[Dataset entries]
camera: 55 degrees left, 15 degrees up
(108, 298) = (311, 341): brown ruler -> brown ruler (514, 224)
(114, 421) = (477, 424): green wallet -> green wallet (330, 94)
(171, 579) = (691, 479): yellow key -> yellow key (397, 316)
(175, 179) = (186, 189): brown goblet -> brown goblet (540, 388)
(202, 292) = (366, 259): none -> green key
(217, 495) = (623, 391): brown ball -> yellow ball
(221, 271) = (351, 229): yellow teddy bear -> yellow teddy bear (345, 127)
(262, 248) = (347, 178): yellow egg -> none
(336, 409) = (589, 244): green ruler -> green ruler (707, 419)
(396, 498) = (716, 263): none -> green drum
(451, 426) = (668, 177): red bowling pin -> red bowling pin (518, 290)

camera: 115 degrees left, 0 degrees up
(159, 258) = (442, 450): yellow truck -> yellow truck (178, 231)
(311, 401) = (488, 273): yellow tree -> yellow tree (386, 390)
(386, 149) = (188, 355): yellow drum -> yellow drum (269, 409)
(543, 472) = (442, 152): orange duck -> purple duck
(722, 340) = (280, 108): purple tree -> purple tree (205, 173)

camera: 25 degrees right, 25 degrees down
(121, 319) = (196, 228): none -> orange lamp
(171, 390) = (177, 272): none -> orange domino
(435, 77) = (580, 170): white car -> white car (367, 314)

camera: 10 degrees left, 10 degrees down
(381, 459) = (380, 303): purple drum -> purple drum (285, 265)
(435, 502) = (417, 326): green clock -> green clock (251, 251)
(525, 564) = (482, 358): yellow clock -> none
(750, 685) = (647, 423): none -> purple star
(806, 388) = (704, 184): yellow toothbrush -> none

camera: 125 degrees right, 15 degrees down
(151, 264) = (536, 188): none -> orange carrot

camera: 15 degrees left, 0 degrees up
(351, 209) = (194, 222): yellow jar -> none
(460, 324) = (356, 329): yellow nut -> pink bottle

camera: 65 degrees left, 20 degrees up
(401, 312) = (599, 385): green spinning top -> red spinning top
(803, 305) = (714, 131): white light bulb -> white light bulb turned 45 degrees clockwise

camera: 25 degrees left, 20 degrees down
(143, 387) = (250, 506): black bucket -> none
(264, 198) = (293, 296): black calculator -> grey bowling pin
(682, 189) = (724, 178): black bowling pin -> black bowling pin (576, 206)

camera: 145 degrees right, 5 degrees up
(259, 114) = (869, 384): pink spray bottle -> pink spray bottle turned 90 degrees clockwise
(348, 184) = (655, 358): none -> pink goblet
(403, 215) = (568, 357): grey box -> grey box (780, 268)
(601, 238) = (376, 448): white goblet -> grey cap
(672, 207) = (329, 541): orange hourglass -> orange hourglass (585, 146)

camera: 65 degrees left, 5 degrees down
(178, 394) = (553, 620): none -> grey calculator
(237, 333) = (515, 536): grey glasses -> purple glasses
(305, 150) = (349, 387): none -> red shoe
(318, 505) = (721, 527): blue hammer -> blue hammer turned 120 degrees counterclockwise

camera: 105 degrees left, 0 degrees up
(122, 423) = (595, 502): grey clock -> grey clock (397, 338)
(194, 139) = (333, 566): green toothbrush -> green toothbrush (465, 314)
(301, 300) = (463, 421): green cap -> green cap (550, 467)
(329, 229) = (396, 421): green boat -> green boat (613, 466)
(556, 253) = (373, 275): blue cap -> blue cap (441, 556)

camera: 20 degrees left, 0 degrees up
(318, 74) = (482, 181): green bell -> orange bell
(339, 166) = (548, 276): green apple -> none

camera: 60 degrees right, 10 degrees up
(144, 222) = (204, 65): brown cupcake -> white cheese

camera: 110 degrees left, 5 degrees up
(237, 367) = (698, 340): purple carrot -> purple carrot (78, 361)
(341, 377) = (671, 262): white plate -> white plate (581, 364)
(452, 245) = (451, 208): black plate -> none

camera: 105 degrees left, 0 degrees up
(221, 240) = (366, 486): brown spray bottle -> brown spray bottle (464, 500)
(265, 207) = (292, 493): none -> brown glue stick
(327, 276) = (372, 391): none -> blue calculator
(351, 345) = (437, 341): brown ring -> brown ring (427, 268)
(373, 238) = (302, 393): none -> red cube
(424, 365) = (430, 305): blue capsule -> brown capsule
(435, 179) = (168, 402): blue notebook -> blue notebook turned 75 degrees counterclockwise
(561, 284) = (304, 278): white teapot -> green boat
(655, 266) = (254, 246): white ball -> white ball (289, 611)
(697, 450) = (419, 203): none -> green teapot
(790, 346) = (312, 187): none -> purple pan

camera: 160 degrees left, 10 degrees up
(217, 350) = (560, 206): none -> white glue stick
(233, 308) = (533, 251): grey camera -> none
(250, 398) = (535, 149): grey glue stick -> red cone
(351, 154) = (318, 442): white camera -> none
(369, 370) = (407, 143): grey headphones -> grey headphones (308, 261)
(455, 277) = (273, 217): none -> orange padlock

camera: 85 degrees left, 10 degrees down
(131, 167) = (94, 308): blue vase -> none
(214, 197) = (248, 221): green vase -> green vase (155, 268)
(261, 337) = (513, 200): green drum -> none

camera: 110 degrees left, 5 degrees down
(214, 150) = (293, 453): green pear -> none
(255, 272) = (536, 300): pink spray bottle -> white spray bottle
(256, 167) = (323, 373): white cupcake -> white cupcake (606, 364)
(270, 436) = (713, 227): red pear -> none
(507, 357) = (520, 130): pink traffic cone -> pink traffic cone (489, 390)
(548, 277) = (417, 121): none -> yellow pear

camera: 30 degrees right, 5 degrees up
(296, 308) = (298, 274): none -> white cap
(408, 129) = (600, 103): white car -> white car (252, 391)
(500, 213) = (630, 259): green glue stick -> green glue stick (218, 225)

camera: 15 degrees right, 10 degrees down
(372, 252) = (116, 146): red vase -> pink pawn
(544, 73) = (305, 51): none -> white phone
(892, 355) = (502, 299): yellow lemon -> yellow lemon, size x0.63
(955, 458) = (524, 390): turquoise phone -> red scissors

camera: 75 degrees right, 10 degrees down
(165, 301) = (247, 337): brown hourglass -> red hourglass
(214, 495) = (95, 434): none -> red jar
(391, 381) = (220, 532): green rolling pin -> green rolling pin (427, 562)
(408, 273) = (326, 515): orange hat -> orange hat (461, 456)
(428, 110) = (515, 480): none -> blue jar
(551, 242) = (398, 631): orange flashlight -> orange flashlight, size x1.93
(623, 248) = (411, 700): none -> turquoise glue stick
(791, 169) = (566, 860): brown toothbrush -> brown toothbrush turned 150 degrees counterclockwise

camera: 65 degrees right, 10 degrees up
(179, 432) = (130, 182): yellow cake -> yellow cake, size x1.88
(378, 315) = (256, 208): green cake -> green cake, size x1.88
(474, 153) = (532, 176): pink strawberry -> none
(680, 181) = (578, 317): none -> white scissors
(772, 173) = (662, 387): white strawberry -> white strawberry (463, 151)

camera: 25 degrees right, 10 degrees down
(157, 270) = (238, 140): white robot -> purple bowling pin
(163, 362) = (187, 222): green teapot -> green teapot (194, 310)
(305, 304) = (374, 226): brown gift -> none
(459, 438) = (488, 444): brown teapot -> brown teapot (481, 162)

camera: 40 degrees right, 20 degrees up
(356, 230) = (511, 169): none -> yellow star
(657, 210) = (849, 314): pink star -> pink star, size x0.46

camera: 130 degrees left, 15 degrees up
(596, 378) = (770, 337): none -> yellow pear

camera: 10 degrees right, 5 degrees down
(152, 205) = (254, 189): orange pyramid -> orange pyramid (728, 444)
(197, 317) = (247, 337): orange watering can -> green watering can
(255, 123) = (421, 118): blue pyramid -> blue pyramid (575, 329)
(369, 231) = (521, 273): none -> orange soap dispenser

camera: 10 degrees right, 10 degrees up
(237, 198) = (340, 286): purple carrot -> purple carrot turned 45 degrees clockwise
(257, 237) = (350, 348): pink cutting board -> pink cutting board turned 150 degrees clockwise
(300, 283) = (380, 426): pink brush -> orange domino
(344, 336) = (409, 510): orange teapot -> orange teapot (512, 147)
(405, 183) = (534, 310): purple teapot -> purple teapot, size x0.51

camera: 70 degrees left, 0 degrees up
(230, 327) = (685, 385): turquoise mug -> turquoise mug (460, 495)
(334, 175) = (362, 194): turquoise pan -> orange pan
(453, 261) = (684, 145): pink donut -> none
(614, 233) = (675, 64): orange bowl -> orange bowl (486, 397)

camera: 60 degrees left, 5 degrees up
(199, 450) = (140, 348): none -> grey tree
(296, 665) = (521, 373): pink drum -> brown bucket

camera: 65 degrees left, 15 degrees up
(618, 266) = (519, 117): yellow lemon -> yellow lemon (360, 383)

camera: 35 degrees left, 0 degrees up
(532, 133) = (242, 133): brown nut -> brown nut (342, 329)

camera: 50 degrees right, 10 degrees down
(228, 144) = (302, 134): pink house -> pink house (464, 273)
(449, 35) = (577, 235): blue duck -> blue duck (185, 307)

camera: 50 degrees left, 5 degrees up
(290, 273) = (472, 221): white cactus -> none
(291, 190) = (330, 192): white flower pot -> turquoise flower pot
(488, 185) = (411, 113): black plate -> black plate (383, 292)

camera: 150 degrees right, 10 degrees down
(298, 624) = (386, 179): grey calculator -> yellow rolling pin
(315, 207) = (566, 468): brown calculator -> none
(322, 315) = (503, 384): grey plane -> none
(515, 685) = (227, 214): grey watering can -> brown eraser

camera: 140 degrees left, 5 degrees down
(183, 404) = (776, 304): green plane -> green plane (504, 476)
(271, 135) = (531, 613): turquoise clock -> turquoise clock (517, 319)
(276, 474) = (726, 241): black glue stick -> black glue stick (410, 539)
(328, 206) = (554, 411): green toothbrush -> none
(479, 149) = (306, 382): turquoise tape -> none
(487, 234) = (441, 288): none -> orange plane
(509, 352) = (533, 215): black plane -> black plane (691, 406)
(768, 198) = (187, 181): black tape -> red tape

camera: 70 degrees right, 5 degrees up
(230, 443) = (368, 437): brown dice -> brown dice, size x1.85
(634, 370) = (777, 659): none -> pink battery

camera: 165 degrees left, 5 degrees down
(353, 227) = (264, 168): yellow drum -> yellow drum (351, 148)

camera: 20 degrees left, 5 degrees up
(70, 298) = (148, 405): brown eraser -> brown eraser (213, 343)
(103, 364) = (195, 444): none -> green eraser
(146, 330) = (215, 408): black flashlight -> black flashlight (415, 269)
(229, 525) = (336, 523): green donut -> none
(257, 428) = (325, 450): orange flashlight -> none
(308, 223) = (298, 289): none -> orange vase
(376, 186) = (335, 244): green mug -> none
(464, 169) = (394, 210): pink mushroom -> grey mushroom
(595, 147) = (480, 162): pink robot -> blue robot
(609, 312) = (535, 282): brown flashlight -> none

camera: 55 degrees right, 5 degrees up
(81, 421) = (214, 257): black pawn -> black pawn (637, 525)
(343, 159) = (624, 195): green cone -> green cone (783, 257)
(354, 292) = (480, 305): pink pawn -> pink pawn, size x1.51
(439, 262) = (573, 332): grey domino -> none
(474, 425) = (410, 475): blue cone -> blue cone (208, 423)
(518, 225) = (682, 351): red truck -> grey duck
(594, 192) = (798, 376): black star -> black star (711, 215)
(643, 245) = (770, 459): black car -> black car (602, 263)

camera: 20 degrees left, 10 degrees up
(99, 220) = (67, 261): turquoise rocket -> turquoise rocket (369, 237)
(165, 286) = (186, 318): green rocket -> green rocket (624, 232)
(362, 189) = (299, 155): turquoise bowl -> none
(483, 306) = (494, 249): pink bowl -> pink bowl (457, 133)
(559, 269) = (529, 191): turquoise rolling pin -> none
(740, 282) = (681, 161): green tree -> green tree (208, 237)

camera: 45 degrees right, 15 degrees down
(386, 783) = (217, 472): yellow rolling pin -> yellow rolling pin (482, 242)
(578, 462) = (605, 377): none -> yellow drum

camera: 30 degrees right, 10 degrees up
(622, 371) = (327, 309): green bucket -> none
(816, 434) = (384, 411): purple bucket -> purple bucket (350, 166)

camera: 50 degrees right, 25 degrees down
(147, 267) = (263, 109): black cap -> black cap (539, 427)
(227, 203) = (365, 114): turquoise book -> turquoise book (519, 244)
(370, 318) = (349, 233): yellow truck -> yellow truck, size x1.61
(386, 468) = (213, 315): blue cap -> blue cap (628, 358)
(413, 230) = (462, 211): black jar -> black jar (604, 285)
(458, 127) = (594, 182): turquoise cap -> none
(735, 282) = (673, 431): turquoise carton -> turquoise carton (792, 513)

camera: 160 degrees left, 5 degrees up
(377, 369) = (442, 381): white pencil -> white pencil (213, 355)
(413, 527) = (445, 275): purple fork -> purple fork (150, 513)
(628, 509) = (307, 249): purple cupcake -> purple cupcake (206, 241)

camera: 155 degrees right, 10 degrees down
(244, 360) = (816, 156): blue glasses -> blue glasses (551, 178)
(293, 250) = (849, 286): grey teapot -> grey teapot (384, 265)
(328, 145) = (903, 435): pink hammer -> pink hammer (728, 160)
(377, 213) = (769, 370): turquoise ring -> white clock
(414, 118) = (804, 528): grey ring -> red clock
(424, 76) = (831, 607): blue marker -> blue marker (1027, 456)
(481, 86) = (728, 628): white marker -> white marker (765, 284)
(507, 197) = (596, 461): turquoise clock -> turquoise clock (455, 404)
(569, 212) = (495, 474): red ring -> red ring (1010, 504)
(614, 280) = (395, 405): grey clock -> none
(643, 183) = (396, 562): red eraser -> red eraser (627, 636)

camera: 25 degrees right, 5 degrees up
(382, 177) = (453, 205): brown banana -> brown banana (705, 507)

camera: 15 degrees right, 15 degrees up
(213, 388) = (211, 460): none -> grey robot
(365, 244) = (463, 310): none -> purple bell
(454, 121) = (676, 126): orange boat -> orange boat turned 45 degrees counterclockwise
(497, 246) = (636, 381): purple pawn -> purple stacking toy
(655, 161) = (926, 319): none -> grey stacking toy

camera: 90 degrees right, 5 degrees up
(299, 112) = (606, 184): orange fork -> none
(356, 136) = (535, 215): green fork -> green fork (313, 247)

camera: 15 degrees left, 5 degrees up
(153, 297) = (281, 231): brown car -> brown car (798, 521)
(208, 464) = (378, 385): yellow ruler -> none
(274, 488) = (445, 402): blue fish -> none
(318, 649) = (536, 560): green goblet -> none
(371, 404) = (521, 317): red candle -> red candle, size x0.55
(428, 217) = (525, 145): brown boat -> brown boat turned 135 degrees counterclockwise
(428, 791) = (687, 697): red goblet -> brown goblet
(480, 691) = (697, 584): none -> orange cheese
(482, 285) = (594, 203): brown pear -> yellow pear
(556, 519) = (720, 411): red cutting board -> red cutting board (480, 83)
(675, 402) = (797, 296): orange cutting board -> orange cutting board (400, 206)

The problem>
Return exactly the line that contains "(556, 519) = (720, 411): red" and every line after it, through the last line of the records.

Expected answer>
(556, 519) = (720, 411): red cutting board -> red cutting board (480, 83)
(675, 402) = (797, 296): orange cutting board -> orange cutting board (400, 206)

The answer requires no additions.